* Begin *

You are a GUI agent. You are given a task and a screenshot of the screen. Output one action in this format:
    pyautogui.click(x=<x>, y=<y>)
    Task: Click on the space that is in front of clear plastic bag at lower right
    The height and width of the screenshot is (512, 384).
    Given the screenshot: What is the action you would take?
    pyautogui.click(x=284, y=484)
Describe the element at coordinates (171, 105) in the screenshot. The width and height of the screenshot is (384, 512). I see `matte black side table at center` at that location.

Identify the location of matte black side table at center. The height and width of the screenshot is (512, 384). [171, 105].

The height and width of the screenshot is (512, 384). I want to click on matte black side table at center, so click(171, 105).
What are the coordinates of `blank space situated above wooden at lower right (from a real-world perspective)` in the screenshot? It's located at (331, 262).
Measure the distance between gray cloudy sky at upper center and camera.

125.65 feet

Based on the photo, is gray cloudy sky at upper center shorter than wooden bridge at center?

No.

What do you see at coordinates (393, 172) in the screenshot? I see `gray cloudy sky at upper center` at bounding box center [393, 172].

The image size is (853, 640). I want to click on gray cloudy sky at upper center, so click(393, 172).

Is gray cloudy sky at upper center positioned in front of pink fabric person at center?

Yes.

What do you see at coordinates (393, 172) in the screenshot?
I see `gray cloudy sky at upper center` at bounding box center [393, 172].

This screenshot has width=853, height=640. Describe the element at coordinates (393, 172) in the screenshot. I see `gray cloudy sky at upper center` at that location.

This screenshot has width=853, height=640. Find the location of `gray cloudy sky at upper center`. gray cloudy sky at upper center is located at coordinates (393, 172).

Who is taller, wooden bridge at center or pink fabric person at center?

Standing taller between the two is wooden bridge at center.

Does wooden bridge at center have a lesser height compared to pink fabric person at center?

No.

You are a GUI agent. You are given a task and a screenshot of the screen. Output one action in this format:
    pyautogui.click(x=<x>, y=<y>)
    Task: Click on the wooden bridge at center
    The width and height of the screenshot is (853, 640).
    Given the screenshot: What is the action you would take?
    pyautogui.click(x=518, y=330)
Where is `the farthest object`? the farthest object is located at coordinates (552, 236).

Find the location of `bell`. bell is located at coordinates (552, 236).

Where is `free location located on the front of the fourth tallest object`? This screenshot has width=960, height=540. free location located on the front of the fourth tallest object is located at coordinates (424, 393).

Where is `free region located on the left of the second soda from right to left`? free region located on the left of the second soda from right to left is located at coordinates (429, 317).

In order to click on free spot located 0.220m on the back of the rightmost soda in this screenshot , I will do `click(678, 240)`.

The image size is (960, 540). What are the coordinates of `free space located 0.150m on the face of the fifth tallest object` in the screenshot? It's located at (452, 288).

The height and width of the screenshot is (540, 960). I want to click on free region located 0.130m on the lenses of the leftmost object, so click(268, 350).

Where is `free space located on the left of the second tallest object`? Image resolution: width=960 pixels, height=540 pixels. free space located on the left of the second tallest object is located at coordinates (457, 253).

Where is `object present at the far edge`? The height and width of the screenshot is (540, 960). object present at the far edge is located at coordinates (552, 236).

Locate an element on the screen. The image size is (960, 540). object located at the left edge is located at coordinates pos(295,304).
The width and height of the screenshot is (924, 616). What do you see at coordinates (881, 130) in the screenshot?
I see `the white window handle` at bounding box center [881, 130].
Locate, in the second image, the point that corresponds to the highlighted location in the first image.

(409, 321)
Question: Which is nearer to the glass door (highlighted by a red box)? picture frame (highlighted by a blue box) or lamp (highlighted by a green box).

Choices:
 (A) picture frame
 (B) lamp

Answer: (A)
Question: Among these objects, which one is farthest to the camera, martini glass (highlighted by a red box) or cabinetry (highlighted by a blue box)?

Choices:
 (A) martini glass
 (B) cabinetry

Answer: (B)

* End *

Rewrite everything from the line containing "The image size is (960, 540). What" down to the line containing "coordinates (457, 253).", swapping "tallest object" for "tallest item" and keeping everything else the same.

The image size is (960, 540). What are the coordinates of `free space located 0.150m on the face of the fifth tallest item` in the screenshot? It's located at (452, 288).

The height and width of the screenshot is (540, 960). I want to click on free region located 0.130m on the lenses of the leftmost object, so click(268, 350).

Where is `free space located on the left of the second tallest item`? Image resolution: width=960 pixels, height=540 pixels. free space located on the left of the second tallest item is located at coordinates (457, 253).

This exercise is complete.